Required action ::
Repeat the stretch of entries below from the line with "GAS1 pin AO: D19 -> VN" through the line with "RADIO pin MISO: D8 -> D1". Include both ends and add nothing.

-- -- --

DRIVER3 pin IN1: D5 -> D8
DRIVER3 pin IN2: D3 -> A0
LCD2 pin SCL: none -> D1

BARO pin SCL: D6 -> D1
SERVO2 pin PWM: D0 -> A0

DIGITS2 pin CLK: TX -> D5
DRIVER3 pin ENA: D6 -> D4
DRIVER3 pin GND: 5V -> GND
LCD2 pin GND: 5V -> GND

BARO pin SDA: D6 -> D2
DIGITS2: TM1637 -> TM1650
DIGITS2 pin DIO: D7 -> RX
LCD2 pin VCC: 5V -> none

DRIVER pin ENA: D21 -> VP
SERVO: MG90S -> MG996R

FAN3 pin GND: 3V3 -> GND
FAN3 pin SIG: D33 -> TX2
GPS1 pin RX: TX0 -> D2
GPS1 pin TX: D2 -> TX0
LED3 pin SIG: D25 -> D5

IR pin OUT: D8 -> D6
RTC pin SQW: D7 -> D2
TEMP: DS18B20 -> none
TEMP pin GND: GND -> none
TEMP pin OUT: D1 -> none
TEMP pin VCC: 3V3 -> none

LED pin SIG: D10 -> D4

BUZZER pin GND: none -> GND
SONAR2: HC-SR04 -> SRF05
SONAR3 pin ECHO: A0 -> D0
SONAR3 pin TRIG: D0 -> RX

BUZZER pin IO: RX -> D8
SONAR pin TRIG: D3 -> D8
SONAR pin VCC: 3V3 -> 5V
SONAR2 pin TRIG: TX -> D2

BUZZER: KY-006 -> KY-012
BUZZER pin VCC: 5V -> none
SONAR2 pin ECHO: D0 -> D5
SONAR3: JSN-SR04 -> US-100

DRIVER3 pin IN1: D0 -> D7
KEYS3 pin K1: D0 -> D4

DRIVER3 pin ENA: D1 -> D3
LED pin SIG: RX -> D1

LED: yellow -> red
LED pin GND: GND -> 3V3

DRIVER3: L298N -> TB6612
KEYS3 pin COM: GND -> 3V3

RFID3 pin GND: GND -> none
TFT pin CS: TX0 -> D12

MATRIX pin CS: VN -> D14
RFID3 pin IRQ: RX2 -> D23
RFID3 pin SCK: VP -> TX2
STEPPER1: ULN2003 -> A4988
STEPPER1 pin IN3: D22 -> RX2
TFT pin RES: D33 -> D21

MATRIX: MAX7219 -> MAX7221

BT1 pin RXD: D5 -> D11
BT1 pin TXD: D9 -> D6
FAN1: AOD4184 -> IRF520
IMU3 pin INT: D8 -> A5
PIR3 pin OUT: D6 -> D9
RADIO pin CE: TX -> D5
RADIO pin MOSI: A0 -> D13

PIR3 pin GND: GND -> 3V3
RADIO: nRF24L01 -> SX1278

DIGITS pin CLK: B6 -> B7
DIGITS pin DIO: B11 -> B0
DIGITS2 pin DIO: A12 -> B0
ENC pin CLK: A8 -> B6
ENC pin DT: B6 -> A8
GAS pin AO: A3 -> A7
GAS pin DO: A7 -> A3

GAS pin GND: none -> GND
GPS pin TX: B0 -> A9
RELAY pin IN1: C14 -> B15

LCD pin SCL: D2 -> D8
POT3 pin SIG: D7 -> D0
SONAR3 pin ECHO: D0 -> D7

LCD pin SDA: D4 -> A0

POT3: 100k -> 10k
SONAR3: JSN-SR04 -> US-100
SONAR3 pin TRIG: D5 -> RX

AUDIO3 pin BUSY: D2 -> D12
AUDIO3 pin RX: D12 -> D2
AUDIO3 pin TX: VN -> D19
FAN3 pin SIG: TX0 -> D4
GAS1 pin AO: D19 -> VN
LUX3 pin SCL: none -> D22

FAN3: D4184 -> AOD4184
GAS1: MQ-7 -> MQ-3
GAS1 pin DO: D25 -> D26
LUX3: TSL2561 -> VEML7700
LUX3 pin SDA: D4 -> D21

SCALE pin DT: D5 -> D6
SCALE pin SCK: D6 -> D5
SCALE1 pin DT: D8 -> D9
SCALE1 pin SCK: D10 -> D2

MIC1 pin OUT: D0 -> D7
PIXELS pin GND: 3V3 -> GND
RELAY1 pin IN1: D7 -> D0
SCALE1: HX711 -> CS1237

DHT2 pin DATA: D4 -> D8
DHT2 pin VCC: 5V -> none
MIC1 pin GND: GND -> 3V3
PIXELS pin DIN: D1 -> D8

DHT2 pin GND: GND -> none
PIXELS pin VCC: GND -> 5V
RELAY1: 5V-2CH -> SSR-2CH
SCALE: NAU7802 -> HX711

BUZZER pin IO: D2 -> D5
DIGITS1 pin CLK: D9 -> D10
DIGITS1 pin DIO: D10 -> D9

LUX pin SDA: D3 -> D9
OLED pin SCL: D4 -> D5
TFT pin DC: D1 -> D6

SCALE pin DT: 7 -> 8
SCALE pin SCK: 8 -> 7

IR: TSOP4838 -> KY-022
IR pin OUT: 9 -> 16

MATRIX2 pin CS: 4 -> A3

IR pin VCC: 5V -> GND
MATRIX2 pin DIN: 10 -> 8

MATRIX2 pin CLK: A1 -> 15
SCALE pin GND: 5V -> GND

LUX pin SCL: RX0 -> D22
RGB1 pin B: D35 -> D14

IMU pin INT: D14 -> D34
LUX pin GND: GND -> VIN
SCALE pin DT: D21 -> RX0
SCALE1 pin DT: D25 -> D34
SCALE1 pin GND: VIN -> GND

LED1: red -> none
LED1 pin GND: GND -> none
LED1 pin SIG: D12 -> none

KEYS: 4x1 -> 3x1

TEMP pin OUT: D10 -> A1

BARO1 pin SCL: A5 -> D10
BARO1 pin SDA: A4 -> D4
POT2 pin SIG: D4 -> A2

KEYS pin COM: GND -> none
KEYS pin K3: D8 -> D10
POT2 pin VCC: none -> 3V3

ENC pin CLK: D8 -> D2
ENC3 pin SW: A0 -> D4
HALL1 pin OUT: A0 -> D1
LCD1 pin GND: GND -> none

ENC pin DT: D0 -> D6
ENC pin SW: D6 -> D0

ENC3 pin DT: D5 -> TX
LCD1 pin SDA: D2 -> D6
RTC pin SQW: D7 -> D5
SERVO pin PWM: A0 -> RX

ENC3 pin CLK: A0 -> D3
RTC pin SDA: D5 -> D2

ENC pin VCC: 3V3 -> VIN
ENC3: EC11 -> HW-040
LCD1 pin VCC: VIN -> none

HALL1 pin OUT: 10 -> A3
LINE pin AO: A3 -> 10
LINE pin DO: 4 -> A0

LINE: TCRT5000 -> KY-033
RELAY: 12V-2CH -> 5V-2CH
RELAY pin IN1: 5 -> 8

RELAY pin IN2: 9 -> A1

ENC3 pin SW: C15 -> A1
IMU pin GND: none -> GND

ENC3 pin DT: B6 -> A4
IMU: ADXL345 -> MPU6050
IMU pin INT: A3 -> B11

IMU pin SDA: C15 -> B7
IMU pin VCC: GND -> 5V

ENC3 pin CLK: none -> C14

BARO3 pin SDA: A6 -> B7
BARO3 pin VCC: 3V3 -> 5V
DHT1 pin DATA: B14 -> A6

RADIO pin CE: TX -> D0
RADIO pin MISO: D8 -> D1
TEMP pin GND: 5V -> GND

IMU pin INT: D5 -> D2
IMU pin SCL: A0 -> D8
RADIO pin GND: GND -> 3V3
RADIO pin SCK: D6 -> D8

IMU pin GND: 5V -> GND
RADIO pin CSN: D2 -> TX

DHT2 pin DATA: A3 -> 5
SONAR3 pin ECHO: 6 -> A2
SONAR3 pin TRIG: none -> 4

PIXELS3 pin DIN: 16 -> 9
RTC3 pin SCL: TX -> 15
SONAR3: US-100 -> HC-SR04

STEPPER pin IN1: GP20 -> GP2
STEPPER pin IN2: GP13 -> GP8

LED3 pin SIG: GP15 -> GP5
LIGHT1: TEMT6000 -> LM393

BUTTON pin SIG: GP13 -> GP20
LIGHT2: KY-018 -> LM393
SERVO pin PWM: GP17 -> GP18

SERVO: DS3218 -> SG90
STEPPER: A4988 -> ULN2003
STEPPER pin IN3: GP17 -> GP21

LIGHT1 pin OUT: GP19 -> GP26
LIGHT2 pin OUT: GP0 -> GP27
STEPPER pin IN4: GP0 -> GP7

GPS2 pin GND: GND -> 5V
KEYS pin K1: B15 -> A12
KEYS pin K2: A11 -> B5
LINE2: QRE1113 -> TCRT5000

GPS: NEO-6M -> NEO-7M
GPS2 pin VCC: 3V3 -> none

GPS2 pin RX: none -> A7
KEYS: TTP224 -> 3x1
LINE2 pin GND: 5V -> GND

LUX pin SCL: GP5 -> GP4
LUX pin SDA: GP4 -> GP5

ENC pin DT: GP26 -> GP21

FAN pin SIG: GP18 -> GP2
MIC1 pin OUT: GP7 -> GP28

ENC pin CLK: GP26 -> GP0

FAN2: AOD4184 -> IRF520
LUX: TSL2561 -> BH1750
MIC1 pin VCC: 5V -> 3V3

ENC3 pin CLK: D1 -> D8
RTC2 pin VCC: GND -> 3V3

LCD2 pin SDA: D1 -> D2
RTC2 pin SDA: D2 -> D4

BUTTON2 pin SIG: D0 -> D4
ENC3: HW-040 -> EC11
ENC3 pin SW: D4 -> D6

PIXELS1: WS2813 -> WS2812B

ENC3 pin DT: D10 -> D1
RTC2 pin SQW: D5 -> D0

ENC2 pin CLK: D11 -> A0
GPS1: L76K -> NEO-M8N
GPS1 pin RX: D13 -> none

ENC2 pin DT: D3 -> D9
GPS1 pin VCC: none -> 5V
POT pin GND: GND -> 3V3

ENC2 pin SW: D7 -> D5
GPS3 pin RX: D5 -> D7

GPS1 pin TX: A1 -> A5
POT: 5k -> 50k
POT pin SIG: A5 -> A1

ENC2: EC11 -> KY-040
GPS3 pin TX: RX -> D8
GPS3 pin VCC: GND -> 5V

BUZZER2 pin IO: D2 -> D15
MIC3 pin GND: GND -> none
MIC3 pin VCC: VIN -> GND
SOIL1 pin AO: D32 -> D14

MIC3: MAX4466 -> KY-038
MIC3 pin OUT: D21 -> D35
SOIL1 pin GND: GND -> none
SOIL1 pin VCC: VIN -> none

-- -- --

Output of the task ::
GAS1 pin AO: D19 -> VN
LUX3 pin SCL: none -> D22

FAN3: D4184 -> AOD4184
GAS1: MQ-7 -> MQ-3
GAS1 pin DO: D25 -> D26
LUX3: TSL2561 -> VEML7700
LUX3 pin SDA: D4 -> D21

SCALE pin DT: D5 -> D6
SCALE pin SCK: D6 -> D5
SCALE1 pin DT: D8 -> D9
SCALE1 pin SCK: D10 -> D2

MIC1 pin OUT: D0 -> D7
PIXELS pin GND: 3V3 -> GND
RELAY1 pin IN1: D7 -> D0
SCALE1: HX711 -> CS1237

DHT2 pin DATA: D4 -> D8
DHT2 pin VCC: 5V -> none
MIC1 pin GND: GND -> 3V3
PIXELS pin DIN: D1 -> D8

DHT2 pin GND: GND -> none
PIXELS pin VCC: GND -> 5V
RELAY1: 5V-2CH -> SSR-2CH
SCALE: NAU7802 -> HX711

BUZZER pin IO: D2 -> D5
DIGITS1 pin CLK: D9 -> D10
DIGITS1 pin DIO: D10 -> D9

LUX pin SDA: D3 -> D9
OLED pin SCL: D4 -> D5
TFT pin DC: D1 -> D6

SCALE pin DT: 7 -> 8
SCALE pin SCK: 8 -> 7

IR: TSOP4838 -> KY-022
IR pin OUT: 9 -> 16

MATRIX2 pin CS: 4 -> A3

IR pin VCC: 5V -> GND
MATRIX2 pin DIN: 10 -> 8

MATRIX2 pin CLK: A1 -> 15
SCALE pin GND: 5V -> GND

LUX pin SCL: RX0 -> D22
RGB1 pin B: D35 -> D14

IMU pin INT: D14 -> D34
LUX pin GND: GND -> VIN
SCALE pin DT: D21 -> RX0
SCALE1 pin DT: D25 -> D34
SCALE1 pin GND: VIN -> GND

LED1: red -> none
LED1 pin GND: GND -> none
LED1 pin SIG: D12 -> none

KEYS: 4x1 -> 3x1

TEMP pin OUT: D10 -> A1

BARO1 pin SCL: A5 -> D10
BARO1 pin SDA: A4 -> D4
POT2 pin SIG: D4 -> A2

KEYS pin COM: GND -> none
KEYS pin K3: D8 -> D10
POT2 pin VCC: none -> 3V3

ENC pin CLK: D8 -> D2
ENC3 pin SW: A0 -> D4
HALL1 pin OUT: A0 -> D1
LCD1 pin GND: GND -> none

ENC pin DT: D0 -> D6
ENC pin SW: D6 -> D0

ENC3 pin DT: D5 -> TX
LCD1 pin SDA: D2 -> D6
RTC pin SQW: D7 -> D5
SERVO pin PWM: A0 -> RX

ENC3 pin CLK: A0 -> D3
RTC pin SDA: D5 -> D2

ENC pin VCC: 3V3 -> VIN
ENC3: EC11 -> HW-040
LCD1 pin VCC: VIN -> none

HALL1 pin OUT: 10 -> A3
LINE pin AO: A3 -> 10
LINE pin DO: 4 -> A0

LINE: TCRT5000 -> KY-033
RELAY: 12V-2CH -> 5V-2CH
RELAY pin IN1: 5 -> 8

RELAY pin IN2: 9 -> A1

ENC3 pin SW: C15 -> A1
IMU pin GND: none -> GND

ENC3 pin DT: B6 -> A4
IMU: ADXL345 -> MPU6050
IMU pin INT: A3 -> B11

IMU pin SDA: C15 -> B7
IMU pin VCC: GND -> 5V

ENC3 pin CLK: none -> C14

BARO3 pin SDA: A6 -> B7
BARO3 pin VCC: 3V3 -> 5V
DHT1 pin DATA: B14 -> A6

RADIO pin CE: TX -> D0
RADIO pin MISO: D8 -> D1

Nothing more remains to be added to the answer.